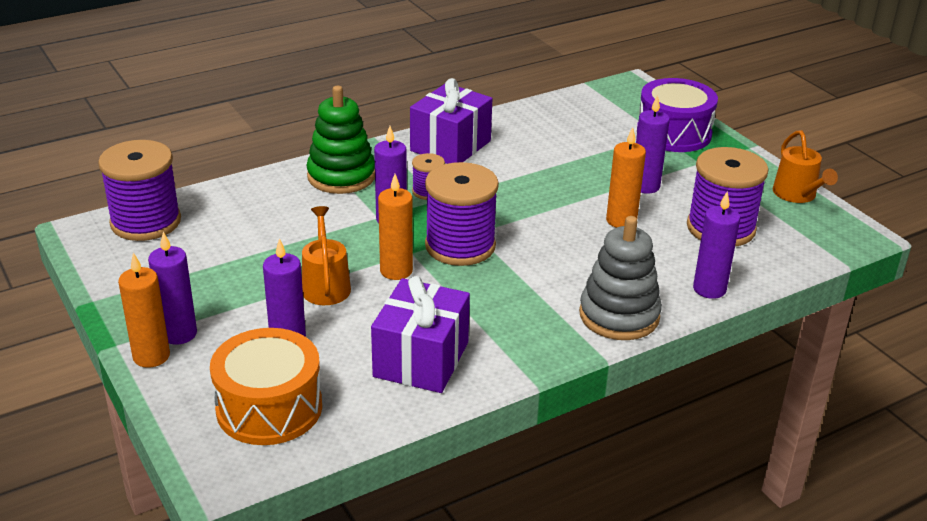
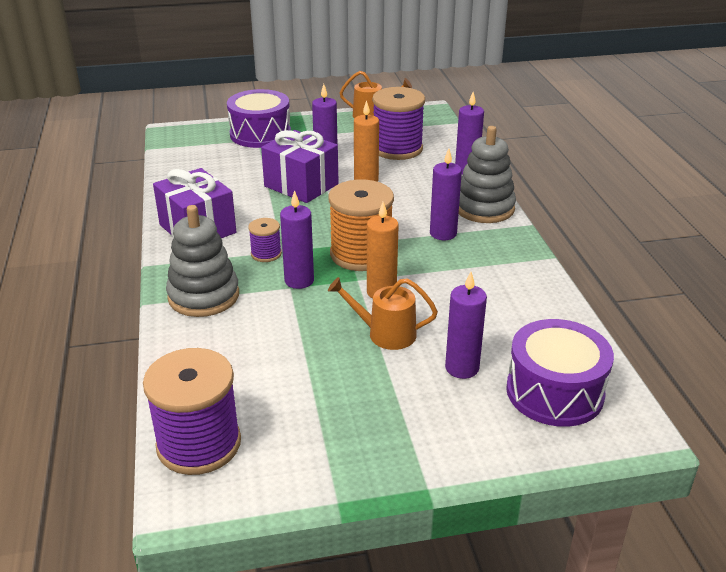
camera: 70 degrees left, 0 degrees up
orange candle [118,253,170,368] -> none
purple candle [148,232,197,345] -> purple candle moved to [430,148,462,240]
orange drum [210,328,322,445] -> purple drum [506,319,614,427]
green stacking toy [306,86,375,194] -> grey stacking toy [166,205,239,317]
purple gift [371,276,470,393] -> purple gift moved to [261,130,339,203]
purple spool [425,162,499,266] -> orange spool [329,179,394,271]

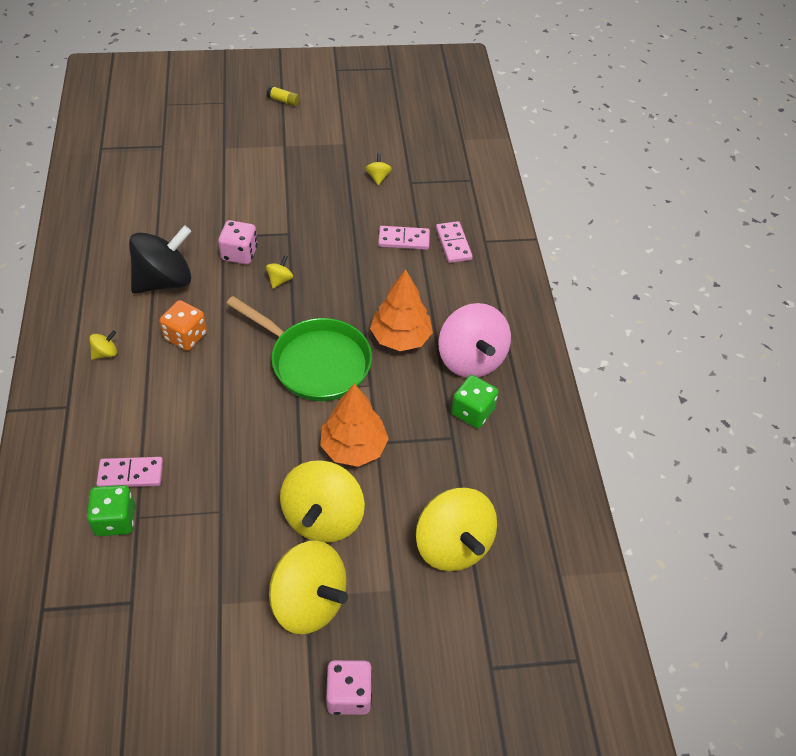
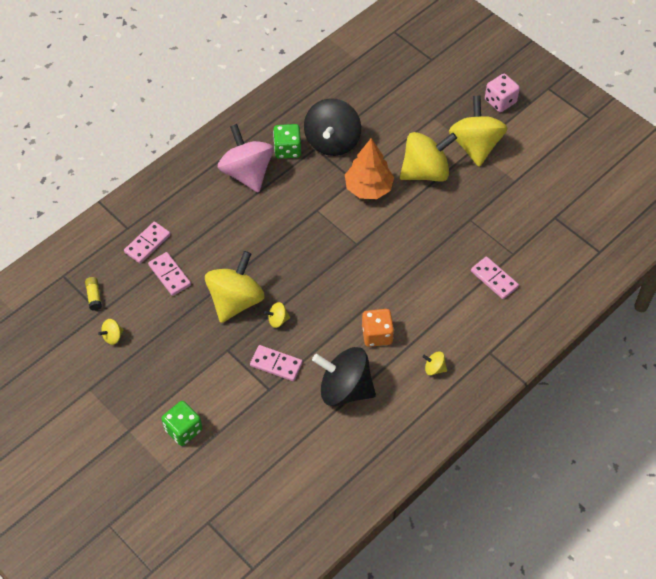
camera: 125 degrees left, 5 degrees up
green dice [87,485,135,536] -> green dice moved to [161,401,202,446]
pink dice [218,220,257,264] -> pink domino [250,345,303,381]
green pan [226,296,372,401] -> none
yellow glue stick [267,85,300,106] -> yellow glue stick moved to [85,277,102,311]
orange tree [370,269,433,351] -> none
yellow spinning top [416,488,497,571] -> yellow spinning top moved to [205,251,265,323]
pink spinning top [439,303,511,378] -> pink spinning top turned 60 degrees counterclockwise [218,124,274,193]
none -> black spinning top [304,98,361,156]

__Action item__. Return the material verbatim; the images are not to appear in the copy.

__Reply__.
camera: 70 degrees left, 0 degrees up
orange candle [118,253,170,368] -> none
purple candle [148,232,197,345] -> purple candle moved to [430,148,462,240]
orange drum [210,328,322,445] -> purple drum [506,319,614,427]
green stacking toy [306,86,375,194] -> grey stacking toy [166,205,239,317]
purple gift [371,276,470,393] -> purple gift moved to [261,130,339,203]
purple spool [425,162,499,266] -> orange spool [329,179,394,271]

camera: 125 degrees left, 5 degrees up
green dice [87,485,135,536] -> green dice moved to [161,401,202,446]
pink dice [218,220,257,264] -> pink domino [250,345,303,381]
green pan [226,296,372,401] -> none
yellow glue stick [267,85,300,106] -> yellow glue stick moved to [85,277,102,311]
orange tree [370,269,433,351] -> none
yellow spinning top [416,488,497,571] -> yellow spinning top moved to [205,251,265,323]
pink spinning top [439,303,511,378] -> pink spinning top turned 60 degrees counterclockwise [218,124,274,193]
none -> black spinning top [304,98,361,156]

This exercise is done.